(Before and after comparisons)
[Start of section]

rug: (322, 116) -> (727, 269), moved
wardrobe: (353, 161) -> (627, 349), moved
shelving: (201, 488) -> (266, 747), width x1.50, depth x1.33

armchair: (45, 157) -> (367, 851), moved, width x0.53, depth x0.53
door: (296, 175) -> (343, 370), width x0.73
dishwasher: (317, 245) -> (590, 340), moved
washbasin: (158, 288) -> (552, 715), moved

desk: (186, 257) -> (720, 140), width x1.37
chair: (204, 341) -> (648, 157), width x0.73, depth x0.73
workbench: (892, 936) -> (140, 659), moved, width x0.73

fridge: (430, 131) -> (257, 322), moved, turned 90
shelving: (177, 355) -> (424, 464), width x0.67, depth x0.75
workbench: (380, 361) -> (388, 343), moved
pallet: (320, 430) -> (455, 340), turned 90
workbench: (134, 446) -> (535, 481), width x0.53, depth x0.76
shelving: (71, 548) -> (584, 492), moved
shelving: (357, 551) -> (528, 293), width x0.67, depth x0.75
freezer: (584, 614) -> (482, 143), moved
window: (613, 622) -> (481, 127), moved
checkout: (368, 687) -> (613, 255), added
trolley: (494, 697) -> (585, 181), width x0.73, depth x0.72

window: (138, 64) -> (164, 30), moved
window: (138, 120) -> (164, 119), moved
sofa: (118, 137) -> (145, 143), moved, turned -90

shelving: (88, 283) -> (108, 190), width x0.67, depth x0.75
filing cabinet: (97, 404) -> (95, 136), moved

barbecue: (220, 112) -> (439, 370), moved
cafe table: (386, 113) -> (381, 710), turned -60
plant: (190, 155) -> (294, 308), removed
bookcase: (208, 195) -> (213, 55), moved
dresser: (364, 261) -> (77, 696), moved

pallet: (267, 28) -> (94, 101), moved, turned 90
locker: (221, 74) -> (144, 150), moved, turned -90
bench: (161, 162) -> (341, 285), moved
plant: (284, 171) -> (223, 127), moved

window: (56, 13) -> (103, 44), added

[End of section]

Up to and including the last line of the data, copy each line exactly, starting with the line that contains "dresser: (364, 261) -> (77, 696), moved".

dresser: (364, 261) -> (77, 696), moved

pallet: (267, 28) -> (94, 101), moved, turned 90
locker: (221, 74) -> (144, 150), moved, turned -90
bench: (161, 162) -> (341, 285), moved
plant: (284, 171) -> (223, 127), moved

window: (56, 13) -> (103, 44), added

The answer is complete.